/---

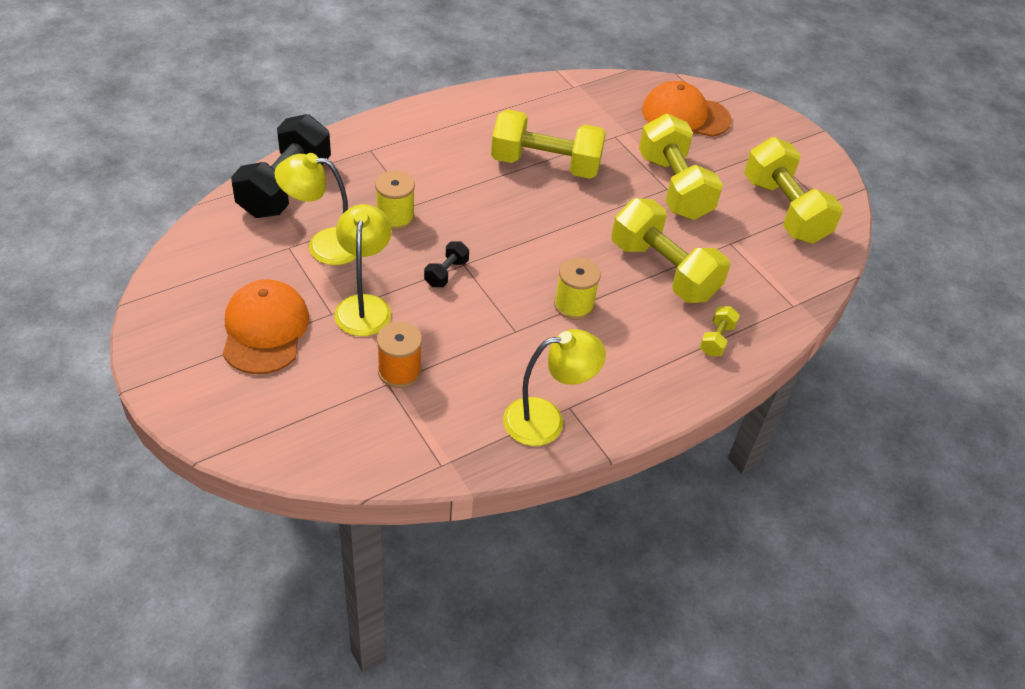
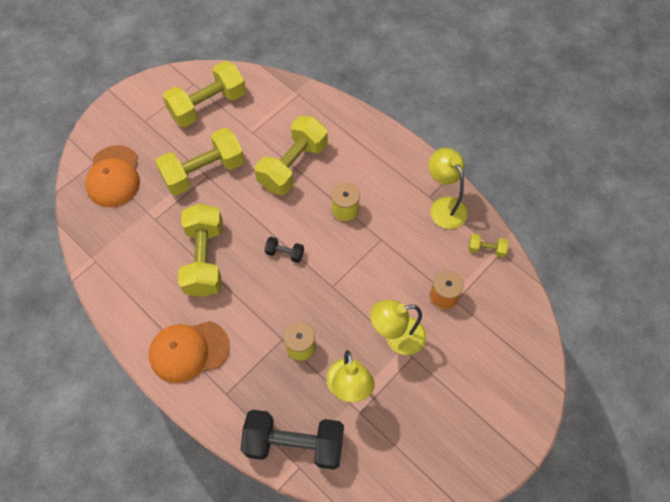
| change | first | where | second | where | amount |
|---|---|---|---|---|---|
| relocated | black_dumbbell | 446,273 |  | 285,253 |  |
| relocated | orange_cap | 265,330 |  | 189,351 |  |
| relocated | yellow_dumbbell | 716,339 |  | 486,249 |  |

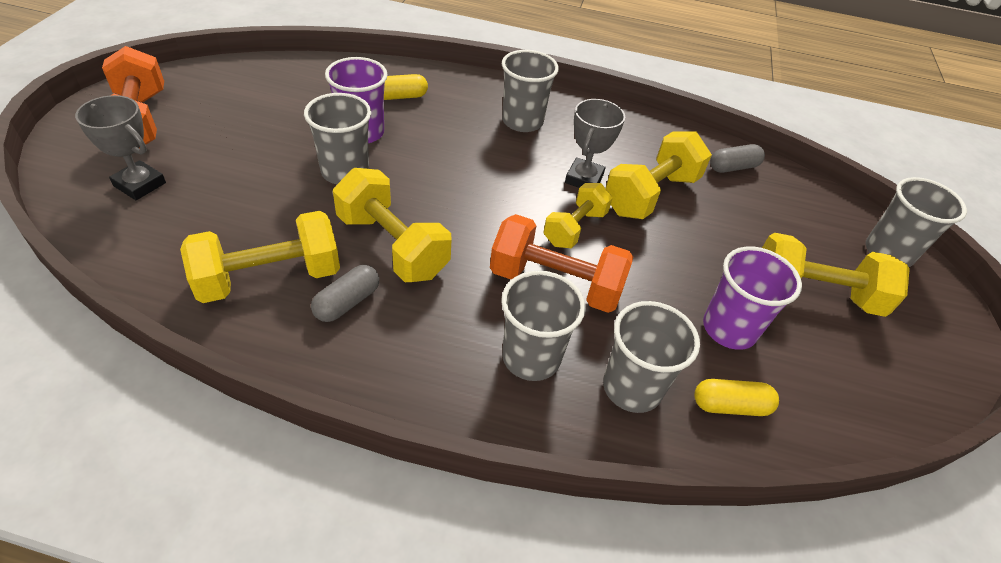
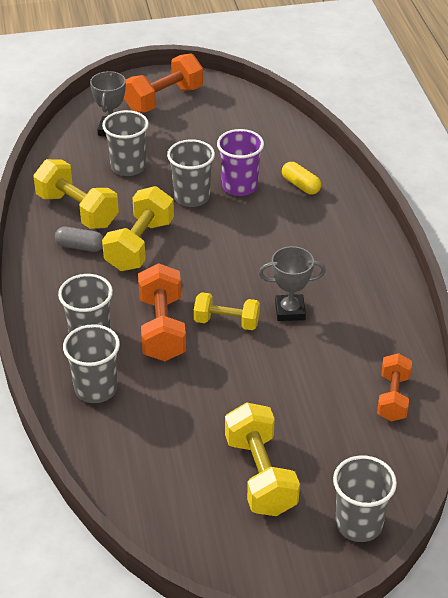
| change | first | where | second | where | amount |
|---|---|---|---|---|---|
| relocated | grey_cup | 522,121 |  | 128,167 |  |
| missing | yellow_dumbbell | 650,195 |  |  |  |
| exchanged | grey_capsule | 733,167 | orange_dumbbell | 393,398 |  |
| missing | purple_cup | 729,329 |  |  |  |
| missing | yellow_capsule | 730,406 |  |  |  |

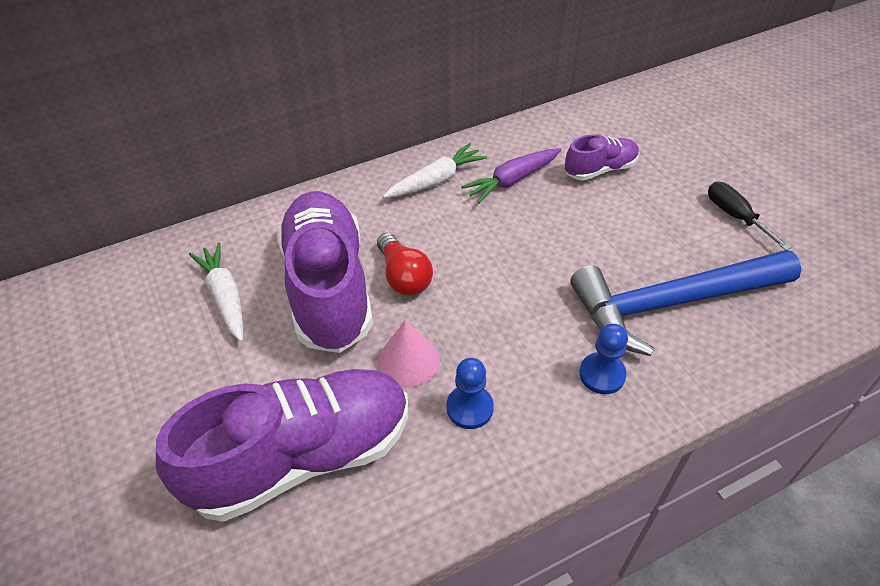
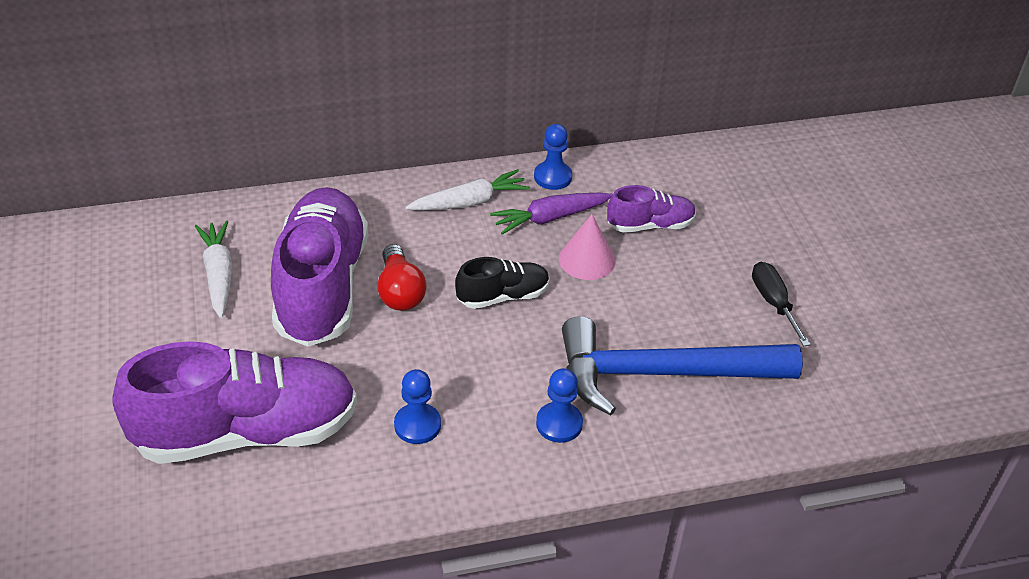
| change | first | where | second | where | amount |
|---|---|---|---|---|---|
| relocated | pink_cone | 408,360 |  | 587,259 |  |
| appeared |  |  | blue_pawn | 552,177 |  |
| appeared |  |  | black_shoe | 503,296 |  |

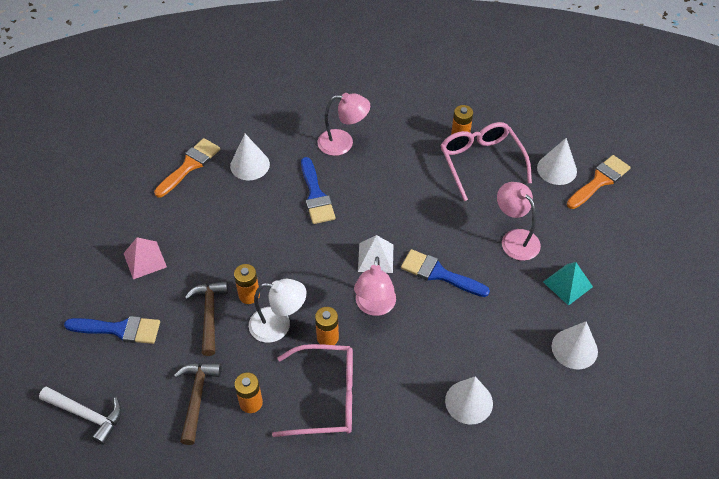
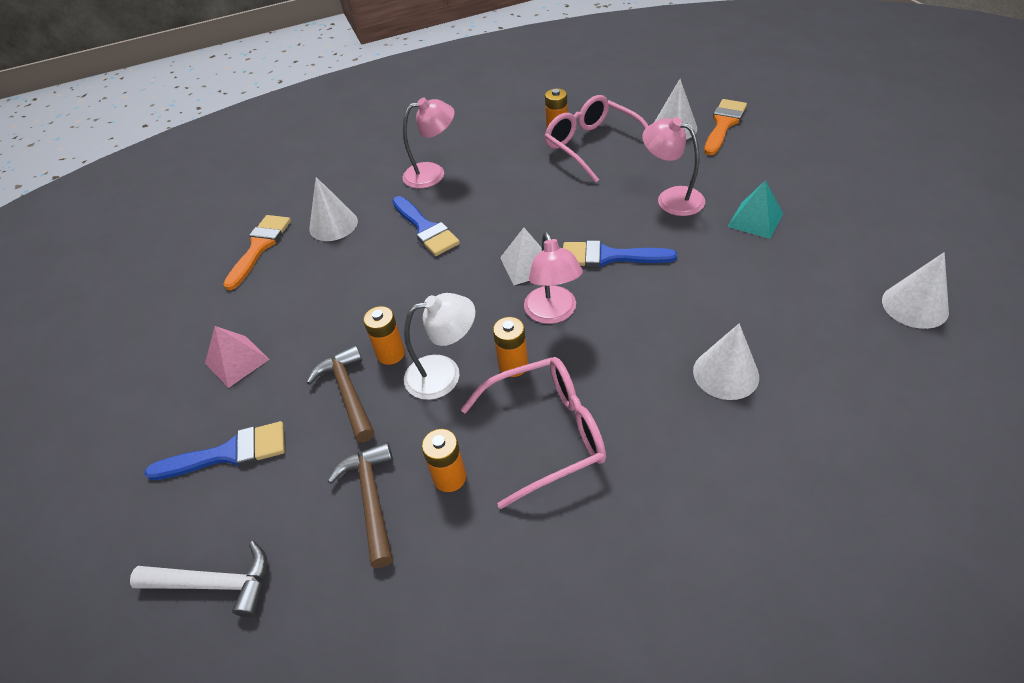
| change | first | where | second | where | amount |
|---|---|---|---|---|---|
| relocated | white_cone | 574,348 |  | 915,305 |  |

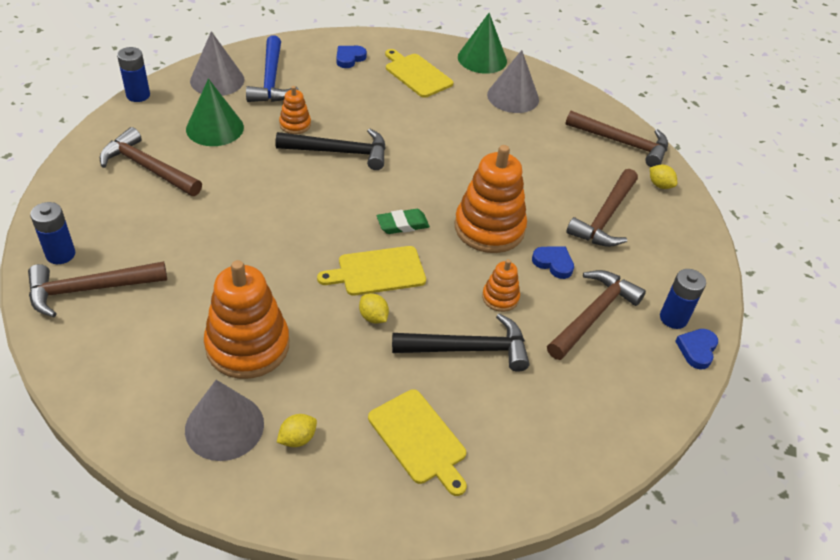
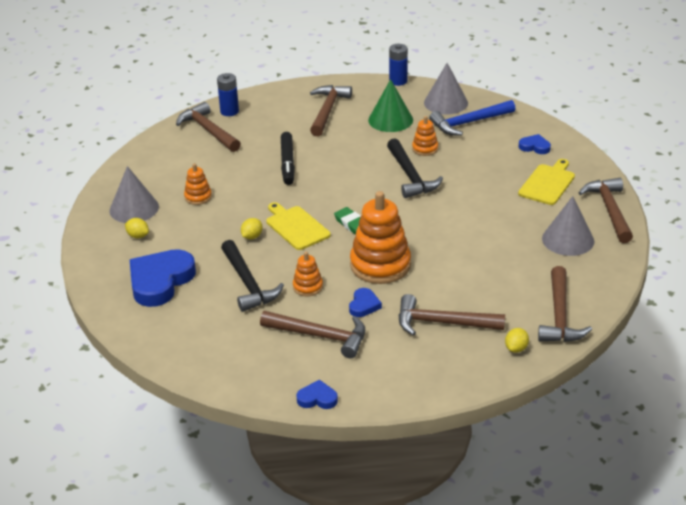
| change | first | where | second | where | amount |
|---|---|---|---|---|---|
| exchanged | green_cone | 482,59 | brown_hammer | 609,210 |  |
| size | orange_stacking_toy | 247,346 |  | 198,197 | x0.49 |
| missing | blue_battery | 673,318 |  |  |  |
| exchanged | yellow_cutting_board | 419,439 | blue_heart | 160,281 |  |
| appeared |  |  | black_marker | 288,163 |  |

\---

▶ [Work instructions]: The answer must be the lines of the entries above, written out exactly from the first through the one with "relocated | yellow_dumbbell", and no pictures.

▶ [Finished exercise]:
| change | first | where | second | where | amount |
|---|---|---|---|---|---|
| relocated | black_dumbbell | 446,273 |  | 285,253 |  |
| relocated | orange_cap | 265,330 |  | 189,351 |  |
| relocated | yellow_dumbbell | 716,339 |  | 486,249 |  |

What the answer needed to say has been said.